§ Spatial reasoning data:
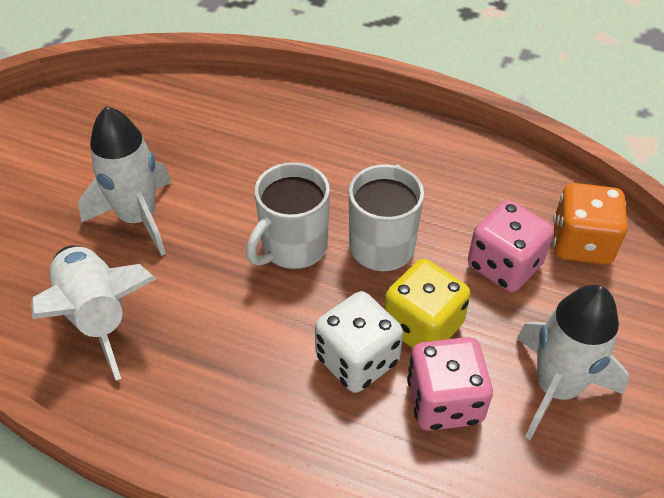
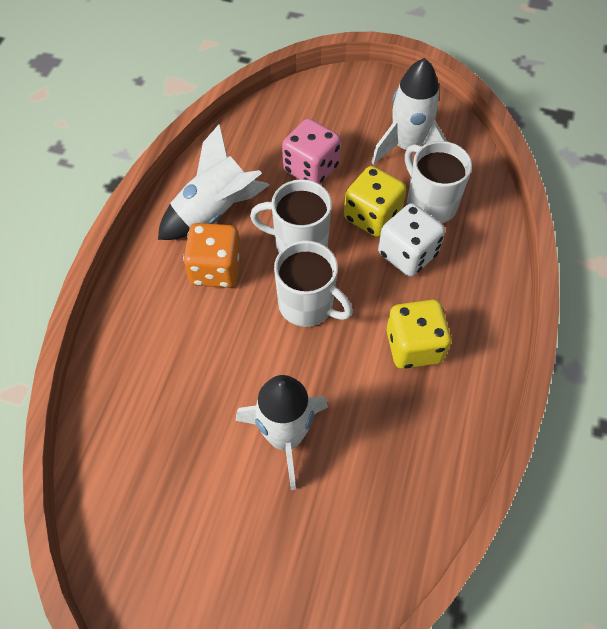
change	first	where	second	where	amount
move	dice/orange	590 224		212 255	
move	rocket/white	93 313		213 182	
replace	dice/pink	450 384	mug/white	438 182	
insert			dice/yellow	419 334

---

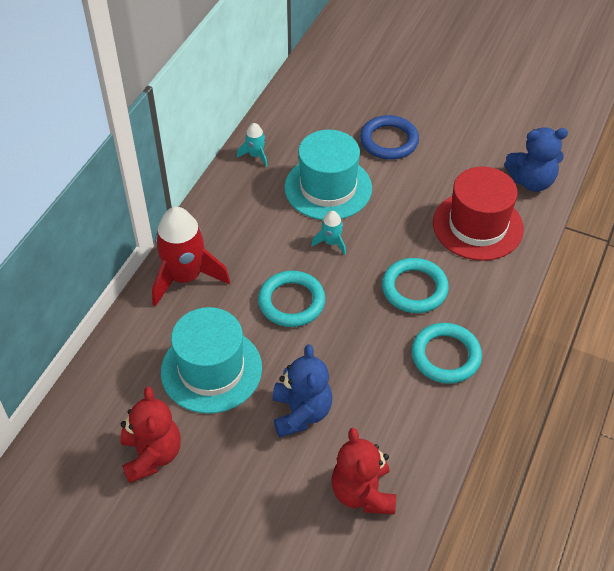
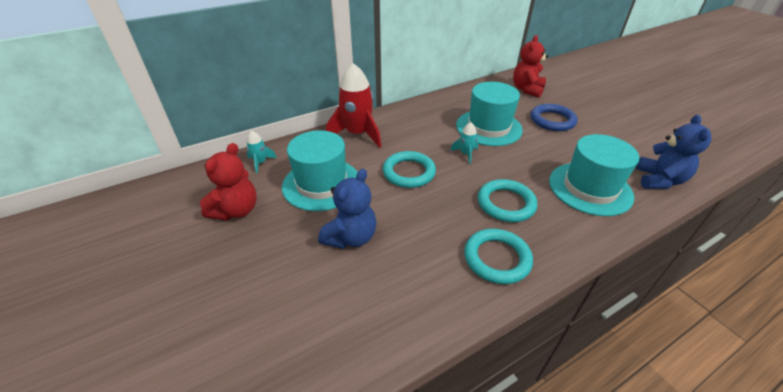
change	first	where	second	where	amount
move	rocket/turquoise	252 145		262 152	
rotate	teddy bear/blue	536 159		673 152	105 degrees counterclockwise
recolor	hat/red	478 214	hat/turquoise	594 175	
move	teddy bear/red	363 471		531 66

§ What to work on:
A complete answer lists each line of the data that holds the word "turquoise".

§ Task output:
move	rocket/turquoise	252 145		262 152	
recolor	hat/red	478 214	hat/turquoise	594 175	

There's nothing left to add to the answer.